Collected data entries
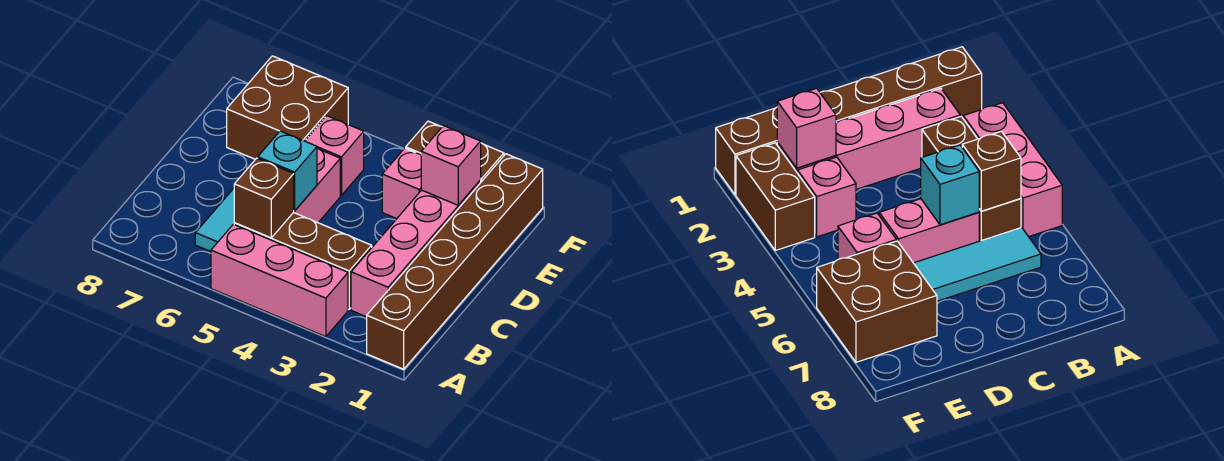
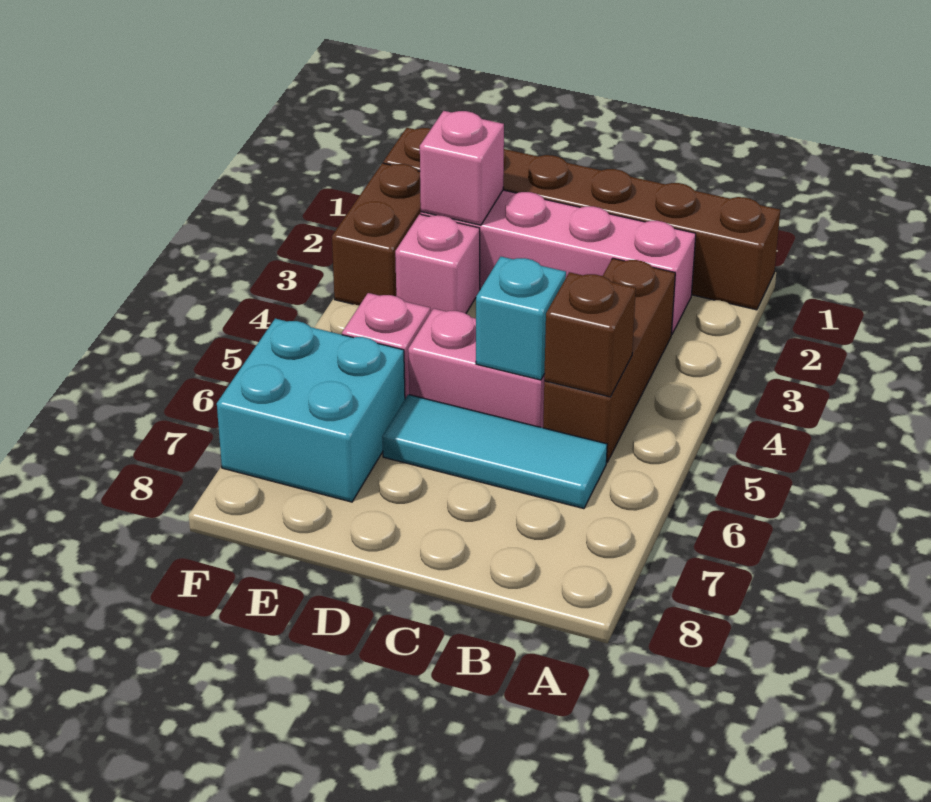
pink 1x3 brick [211,224,348,337] -> none
brown 2x2 brick [227,56,348,159] -> cyan 2x2 brick [217,319,405,502]

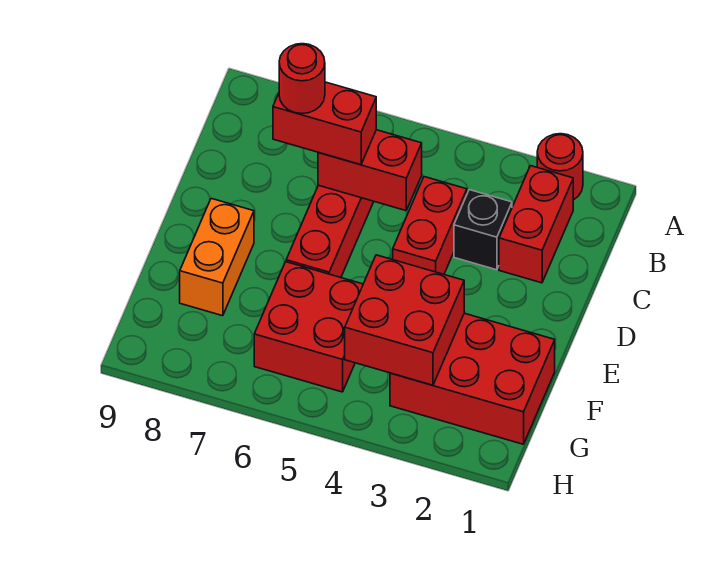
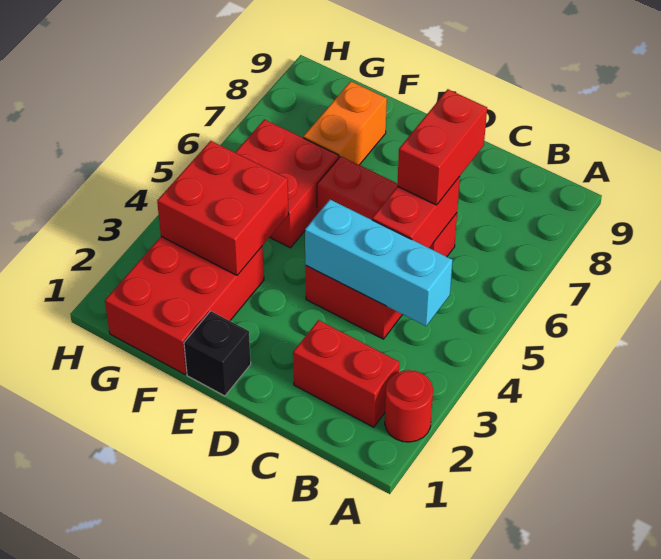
none -> cyan 1x3 brick [305,200,453,326]
black 1x1 brick [454,190,512,270] -> black 1x1 brick moved to [184,311,251,396]
red 1x1 round brick [279,44,325,114] -> none
orange 1x2 brick [180,198,254,316] -> orange 1x2 brick turned to [303,81,387,165]

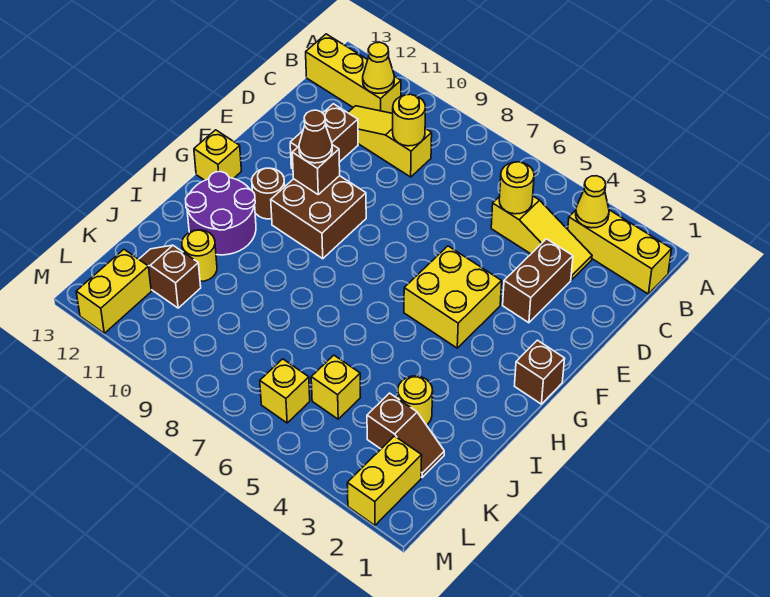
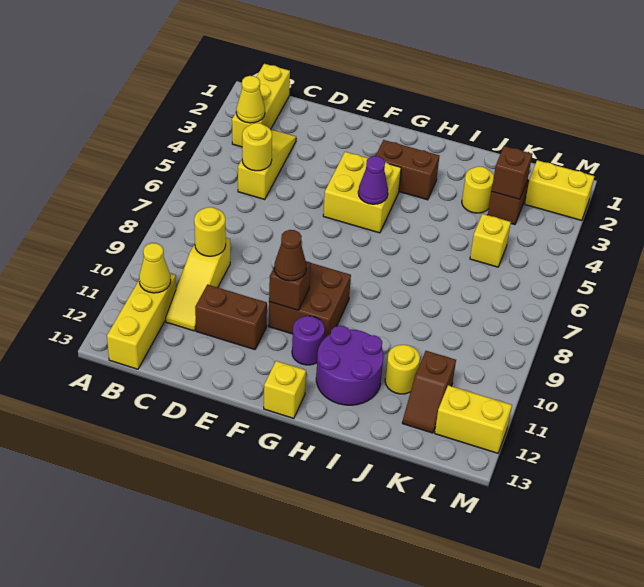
brown 1x2 brick [503,239,573,323] -> brown 1x2 brick moved to [376,140,439,200]
brown 1x1 brick [515,340,565,404] -> brown 1x1 brick moved to [491,146,532,200]
none -> purple 1x1 cone [358,156,388,204]
brown 1x1 round brick [252,168,285,219] -> purple 1x1 round brick [292,316,325,365]
yellow 1x1 brick [260,359,310,423] -> none

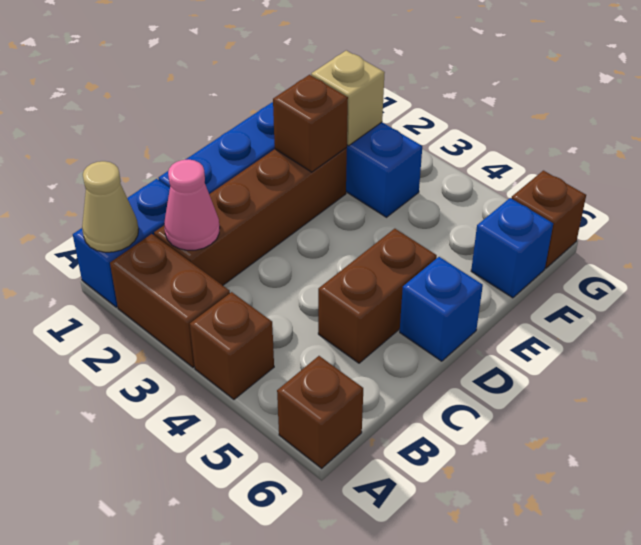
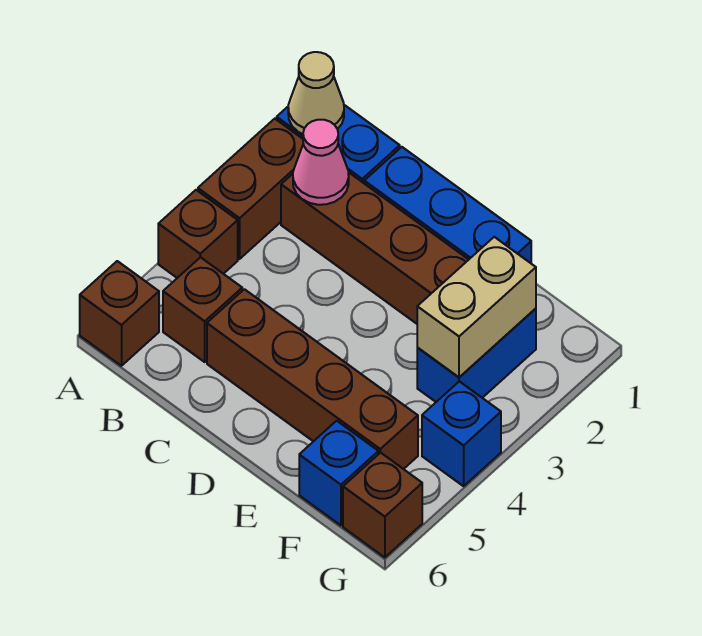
brown 1x2 brick [318,229,437,363] -> brown 1x4 brick [207,289,418,469]
blue 1x1 brick [400,257,483,361] -> blue 1x1 brick moved to [422,381,501,486]
brown 1x1 brick [273,75,348,172] -> brown 1x1 brick moved to [163,257,242,362]
tan 1x1 brick [311,50,385,146] -> tan 1x2 brick [417,237,536,377]

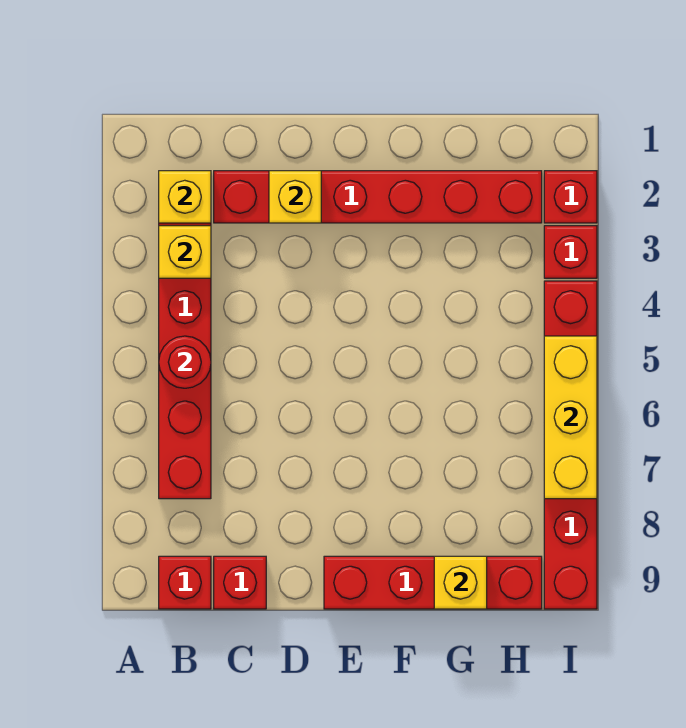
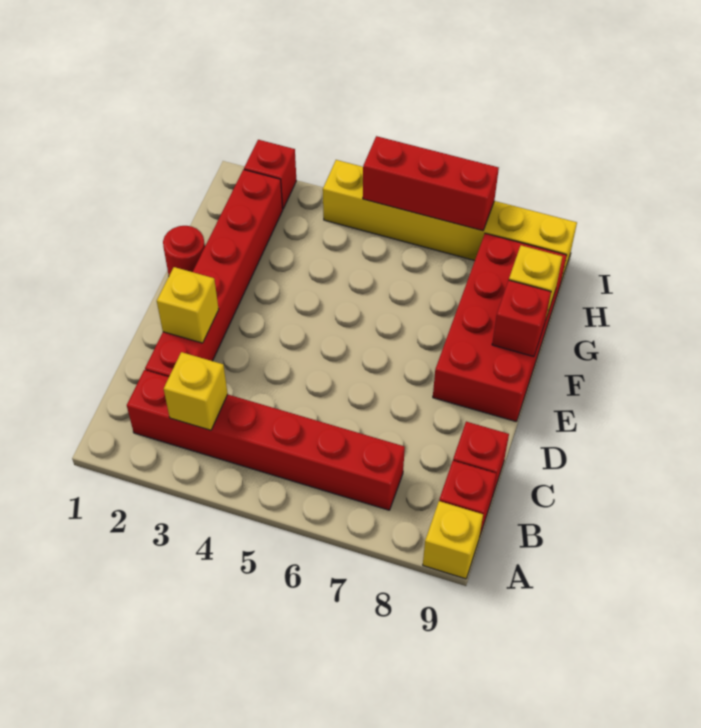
yellow 1x1 brick [159,171,211,223] -> yellow 1x1 brick moved to [423,501,483,579]
red 1x1 round brick [159,336,211,388] -> red 1x1 round brick moved to [163,226,205,275]
red 1x4 brick [324,556,542,609] -> red 2x4 brick [433,233,567,421]
red 1x1 brick [544,226,597,278] -> red 1x1 brick moved to [492,280,551,357]
red 1x6 brick [544,281,597,609] -> yellow 1x6 brick [323,160,577,281]
yellow 1x3 brick [544,336,597,499] -> red 1x3 brick [363,136,499,231]

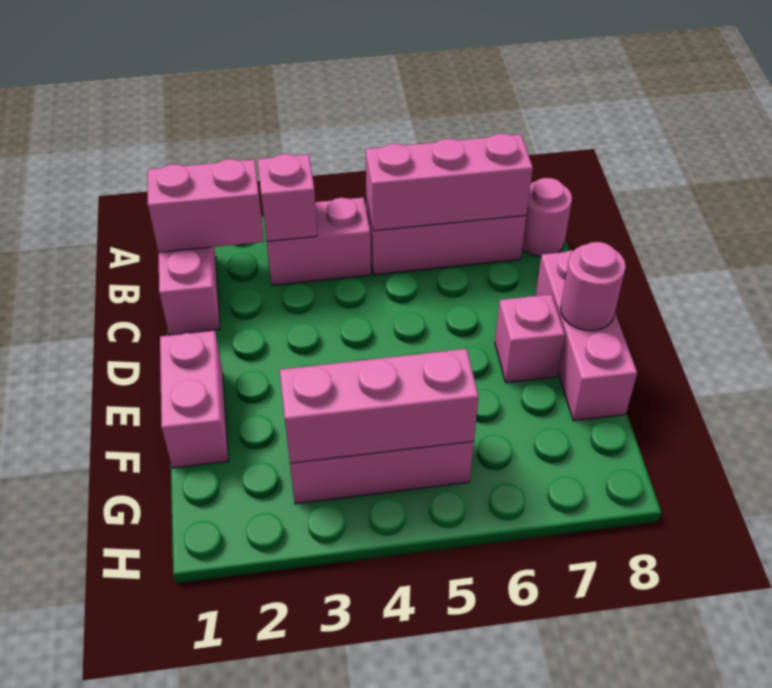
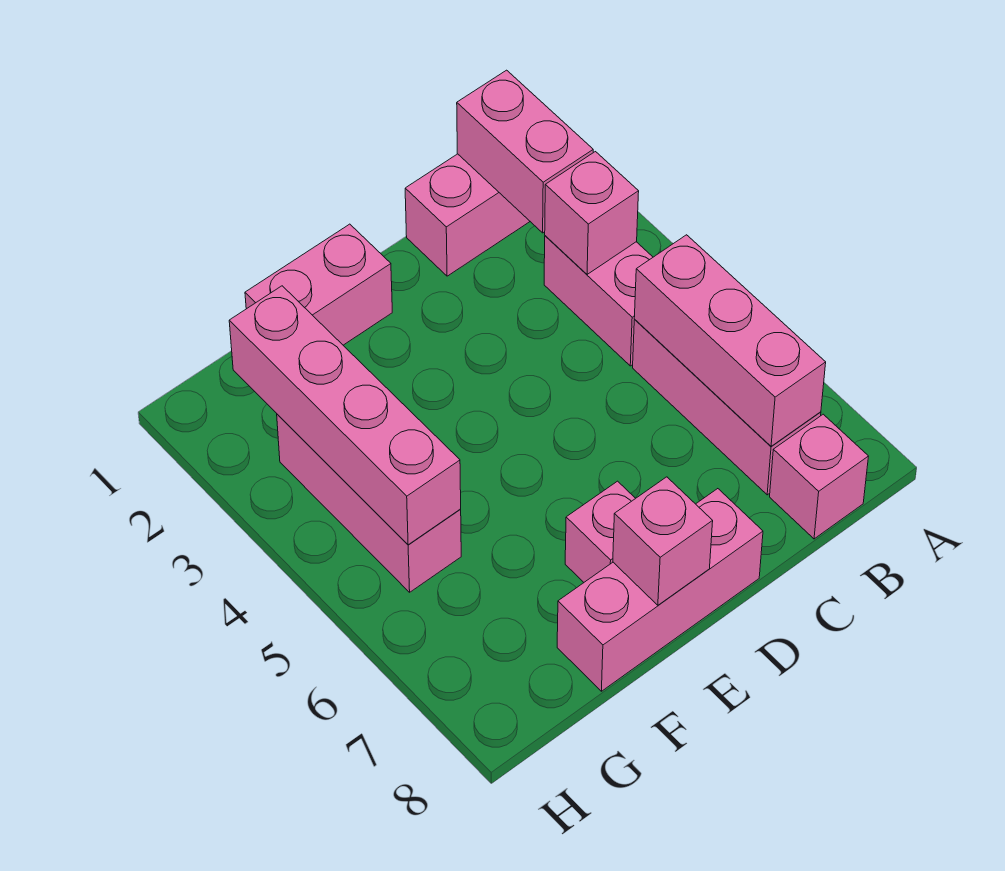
pink 1x1 round brick [522,178,572,257] -> pink 1x1 brick [770,414,869,539]
pink 1x1 round brick [560,242,626,331] -> pink 1x1 brick [613,477,713,605]
pink 1x3 brick [280,349,479,463] -> pink 1x4 brick [229,286,461,545]

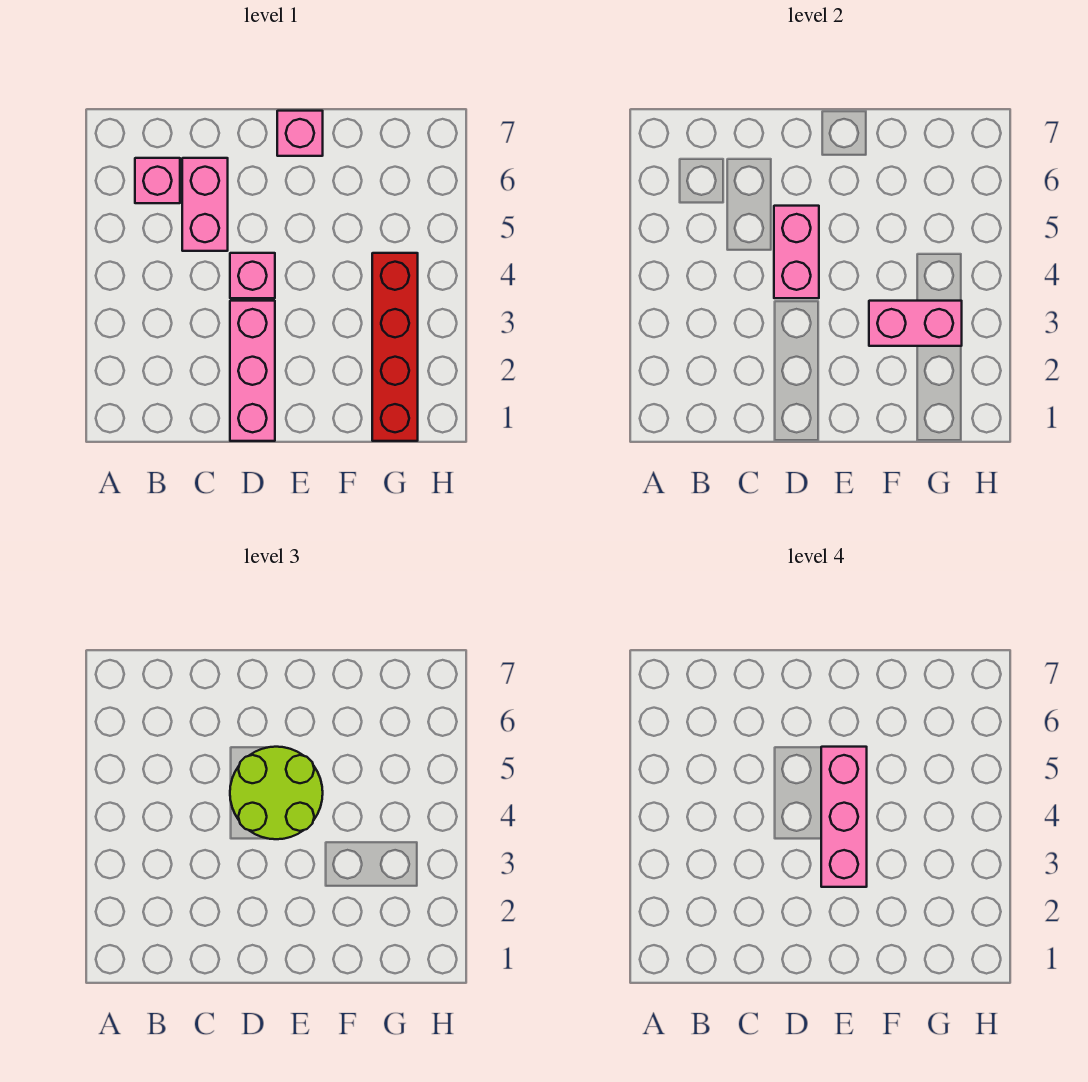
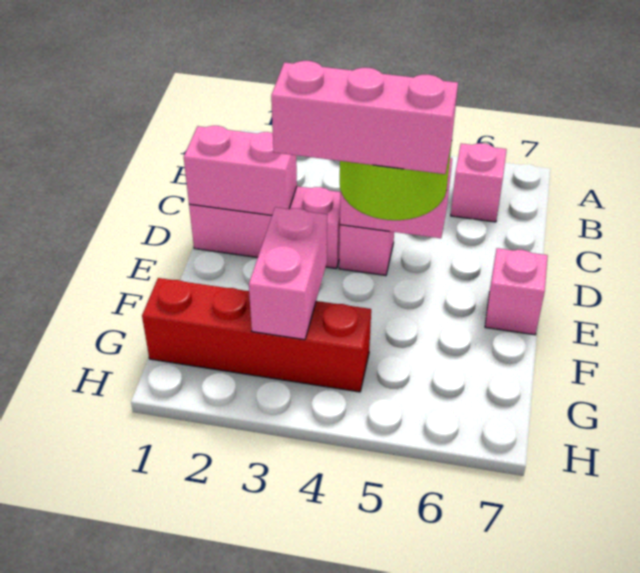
pink 1x2 brick [182,158,228,251] -> pink 1x2 brick moved to [184,126,297,215]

▸ What this task involves
The answer must be the lines above from the one containing "brown 1x1 brick [515,340,565,404]" through the one containing "pink 1x3 brick [280,349,479,463]", reproduced exactly, with no pictures and nothing else.

▸ Task solution
brown 1x1 brick [515,340,565,404] -> brown 1x1 brick moved to [491,146,532,200]
none -> purple 1x1 cone [358,156,388,204]
brown 1x1 round brick [252,168,285,219] -> purple 1x1 round brick [292,316,325,365]
yellow 1x1 brick [260,359,310,423] -> none

brown 1x2 brick [318,229,437,363] -> brown 1x4 brick [207,289,418,469]
blue 1x1 brick [400,257,483,361] -> blue 1x1 brick moved to [422,381,501,486]
brown 1x1 brick [273,75,348,172] -> brown 1x1 brick moved to [163,257,242,362]
tan 1x1 brick [311,50,385,146] -> tan 1x2 brick [417,237,536,377]

yellow 1x1 brick [159,171,211,223] -> yellow 1x1 brick moved to [423,501,483,579]
red 1x1 round brick [159,336,211,388] -> red 1x1 round brick moved to [163,226,205,275]
red 1x4 brick [324,556,542,609] -> red 2x4 brick [433,233,567,421]
red 1x1 brick [544,226,597,278] -> red 1x1 brick moved to [492,280,551,357]
red 1x6 brick [544,281,597,609] -> yellow 1x6 brick [323,160,577,281]
yellow 1x3 brick [544,336,597,499] -> red 1x3 brick [363,136,499,231]

pink 1x1 round brick [522,178,572,257] -> pink 1x1 brick [770,414,869,539]
pink 1x1 round brick [560,242,626,331] -> pink 1x1 brick [613,477,713,605]
pink 1x3 brick [280,349,479,463] -> pink 1x4 brick [229,286,461,545]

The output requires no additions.